▶ _Data block_:
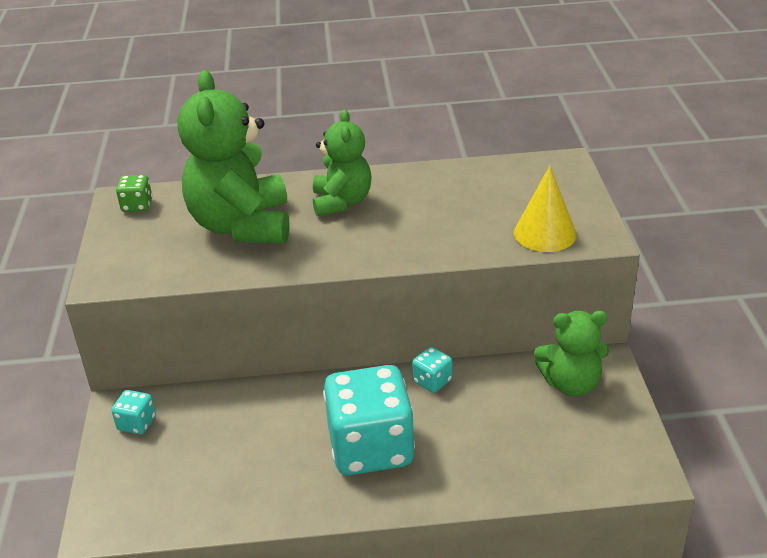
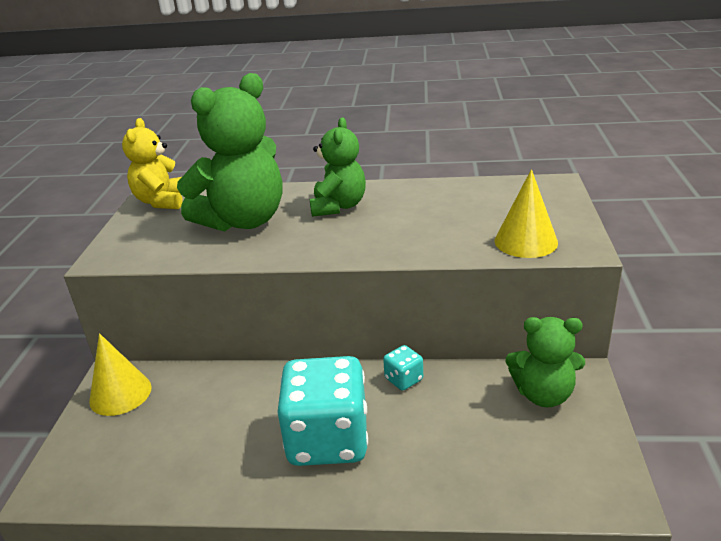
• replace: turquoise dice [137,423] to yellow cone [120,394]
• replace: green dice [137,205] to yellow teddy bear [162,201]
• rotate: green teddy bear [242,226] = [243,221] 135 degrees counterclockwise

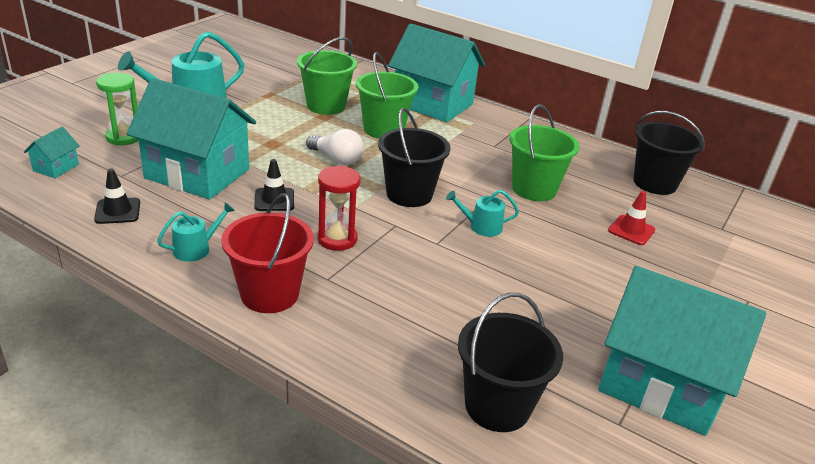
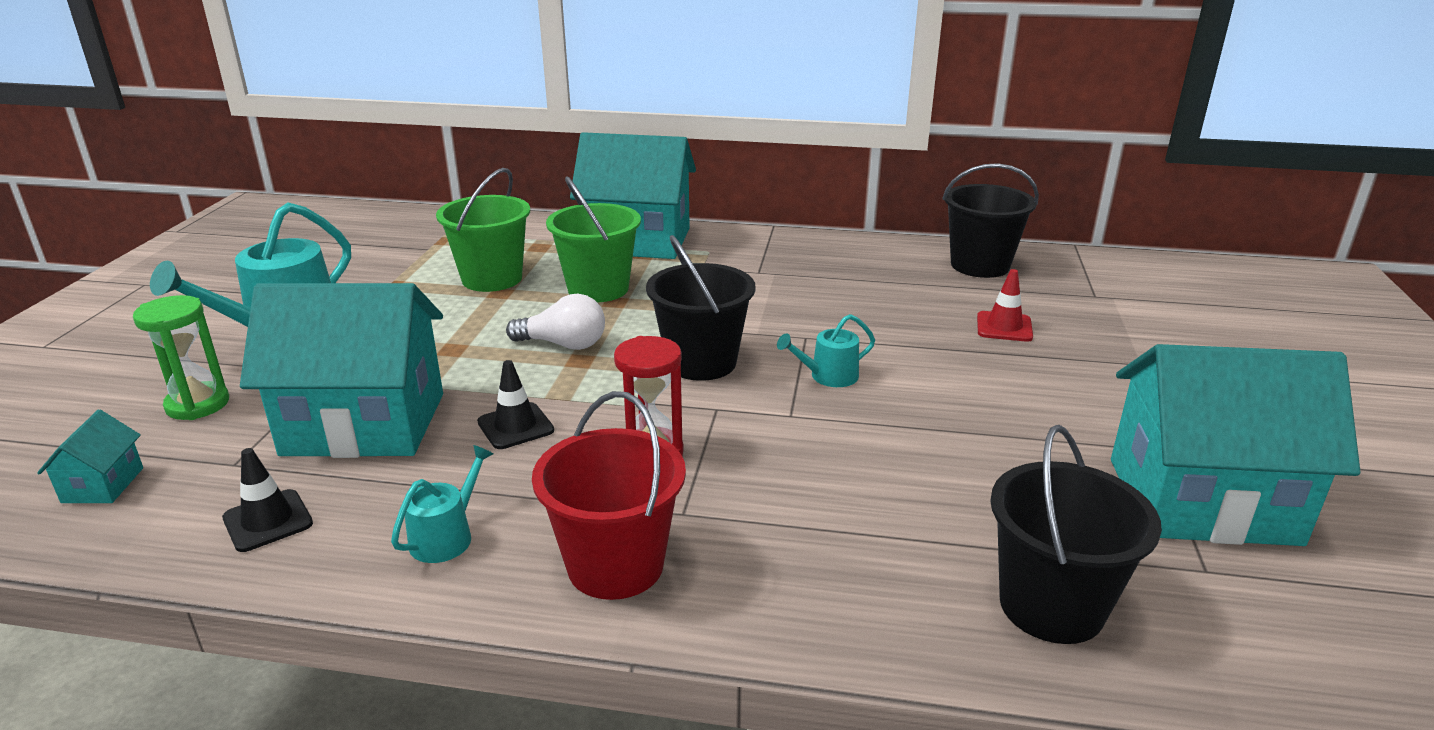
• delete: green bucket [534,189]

▶ _Exercise objective_: Taking the material above, say how many lines have "yellow" in them, and give no other output.

▶ _Result for this task_: 2